Dataset records:
════

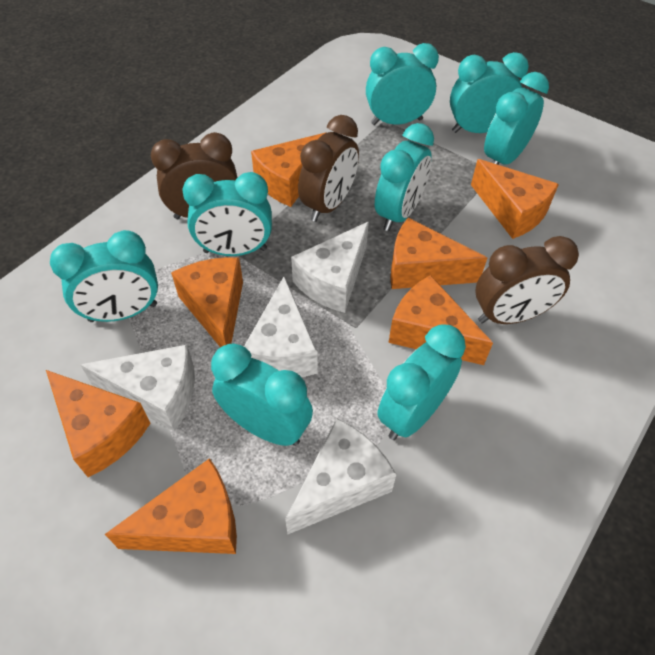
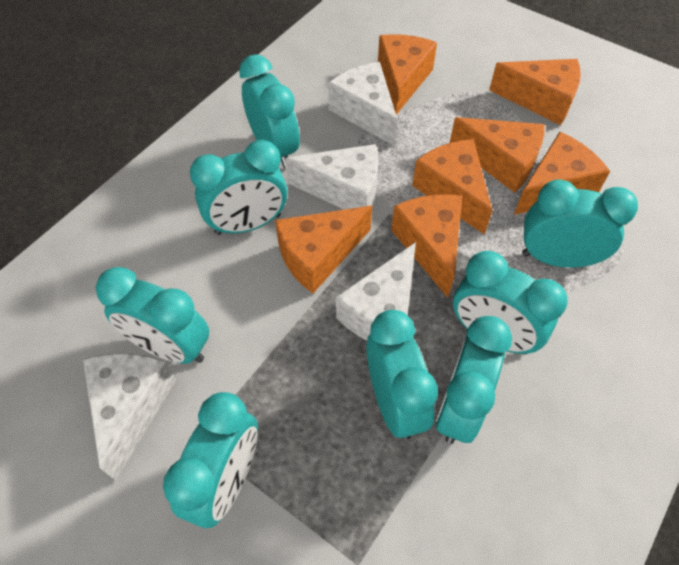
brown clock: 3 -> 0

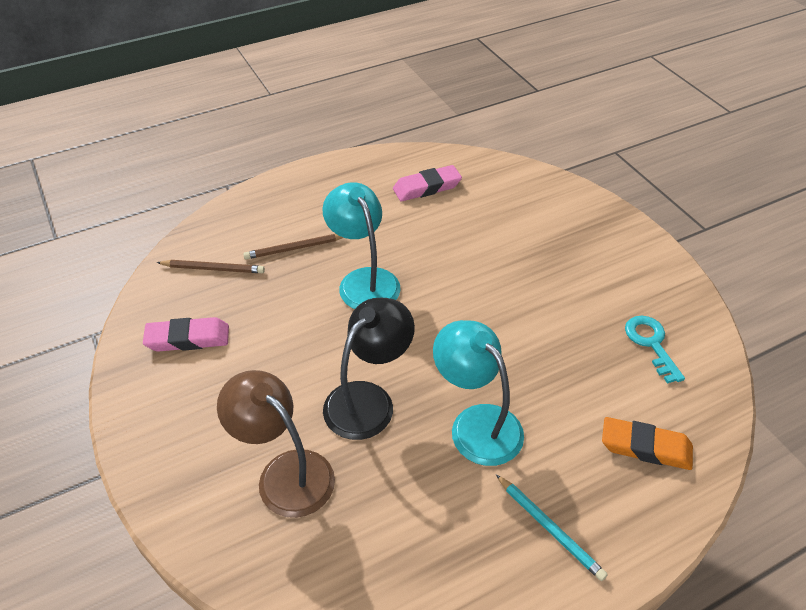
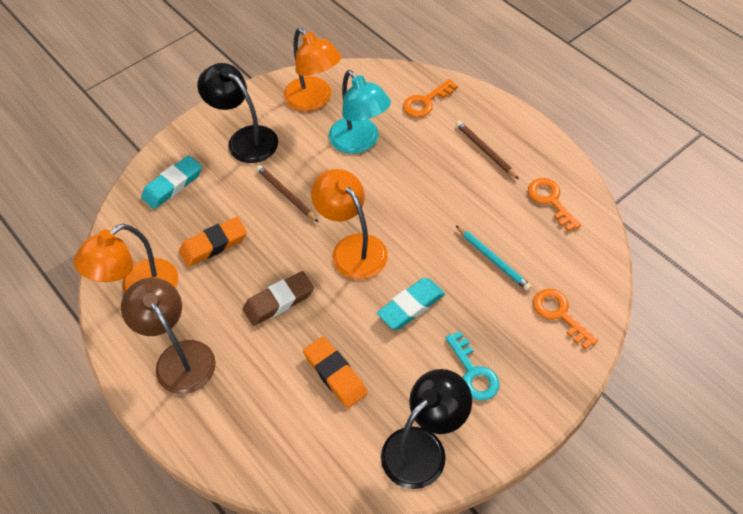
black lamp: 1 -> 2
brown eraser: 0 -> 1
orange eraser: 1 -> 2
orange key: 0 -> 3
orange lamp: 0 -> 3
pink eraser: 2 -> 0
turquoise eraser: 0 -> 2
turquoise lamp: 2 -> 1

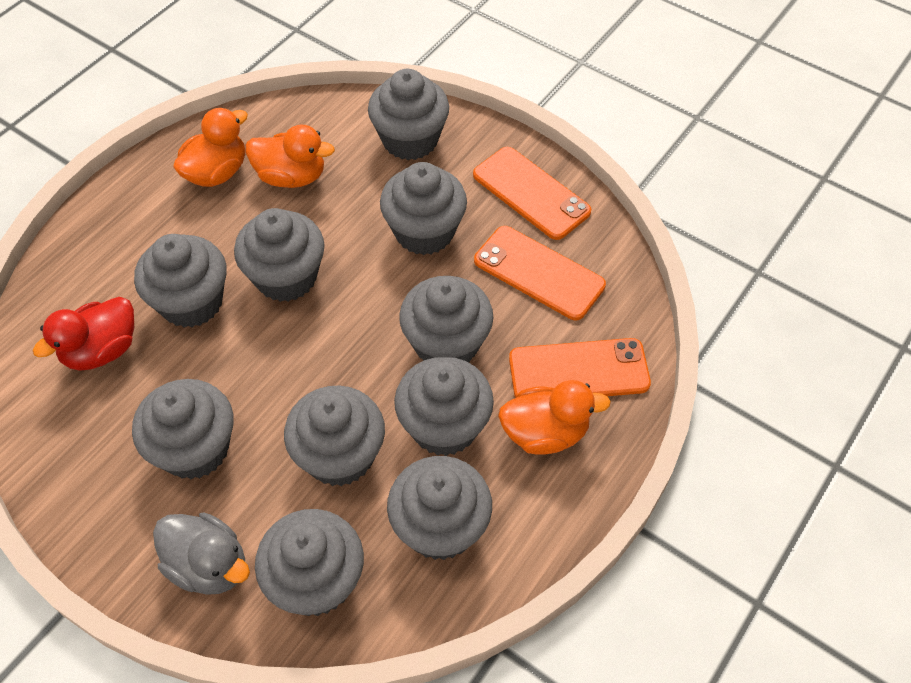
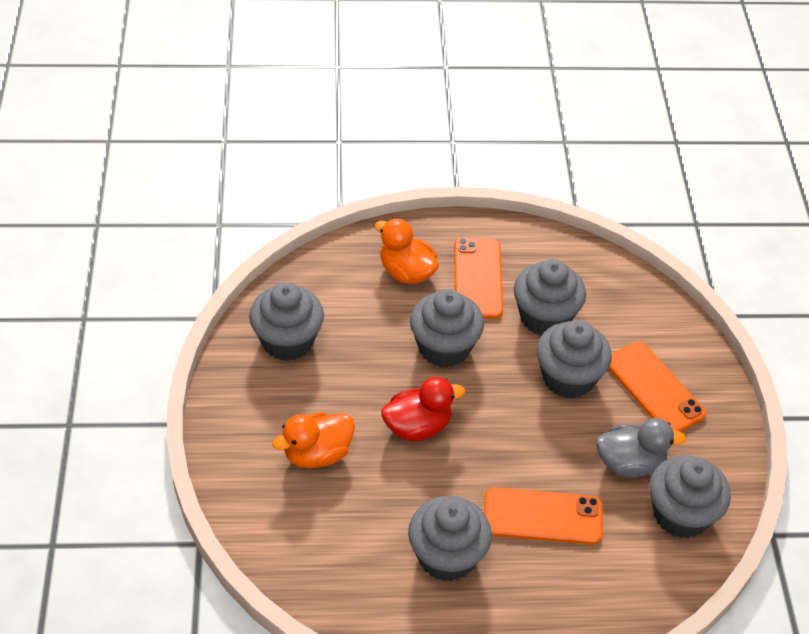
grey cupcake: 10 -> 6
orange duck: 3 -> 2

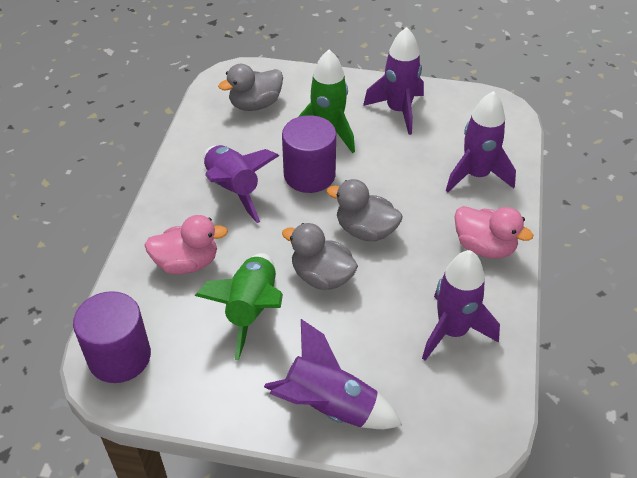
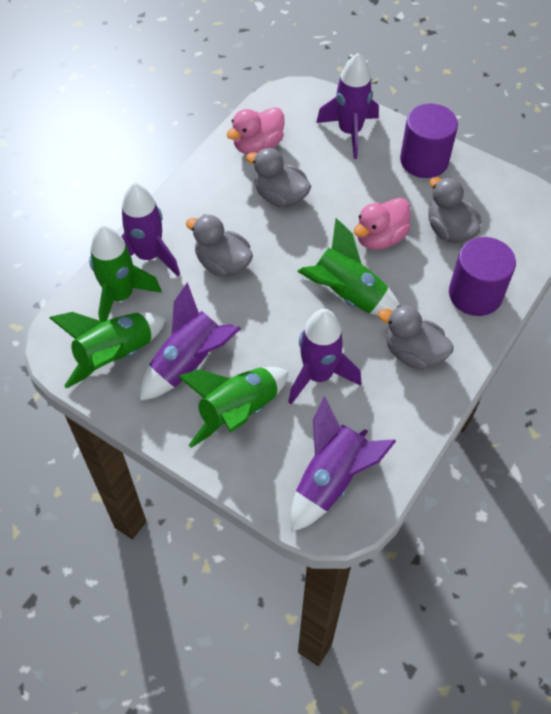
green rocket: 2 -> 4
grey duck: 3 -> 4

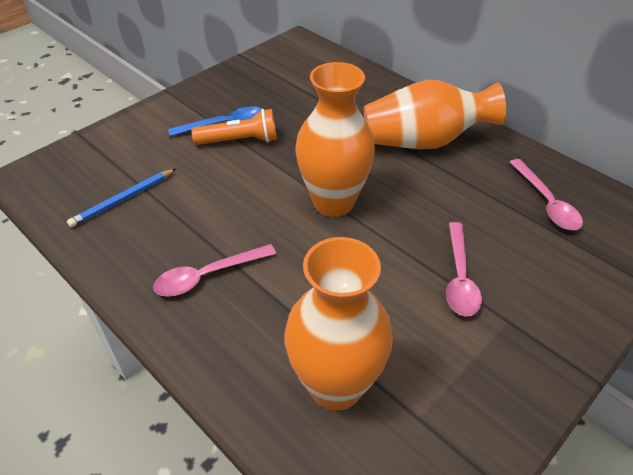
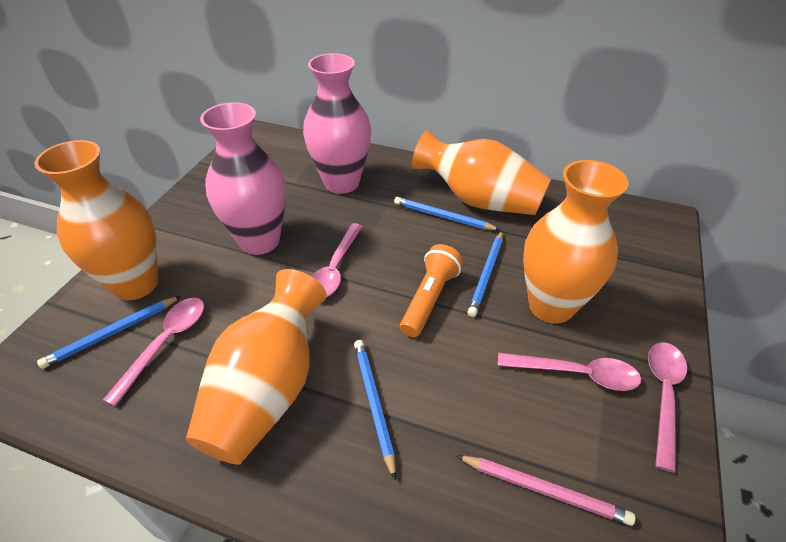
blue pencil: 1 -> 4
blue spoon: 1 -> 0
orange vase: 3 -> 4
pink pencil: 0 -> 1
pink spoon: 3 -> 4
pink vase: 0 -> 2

════

YOUR INSTRUCTIONS: Would you give the records again exactly, dropping the pictures?

RESULT OF THE EXERCISE:
brown clock: 3 -> 0

black lamp: 1 -> 2
brown eraser: 0 -> 1
orange eraser: 1 -> 2
orange key: 0 -> 3
orange lamp: 0 -> 3
pink eraser: 2 -> 0
turquoise eraser: 0 -> 2
turquoise lamp: 2 -> 1

grey cupcake: 10 -> 6
orange duck: 3 -> 2

green rocket: 2 -> 4
grey duck: 3 -> 4

blue pencil: 1 -> 4
blue spoon: 1 -> 0
orange vase: 3 -> 4
pink pencil: 0 -> 1
pink spoon: 3 -> 4
pink vase: 0 -> 2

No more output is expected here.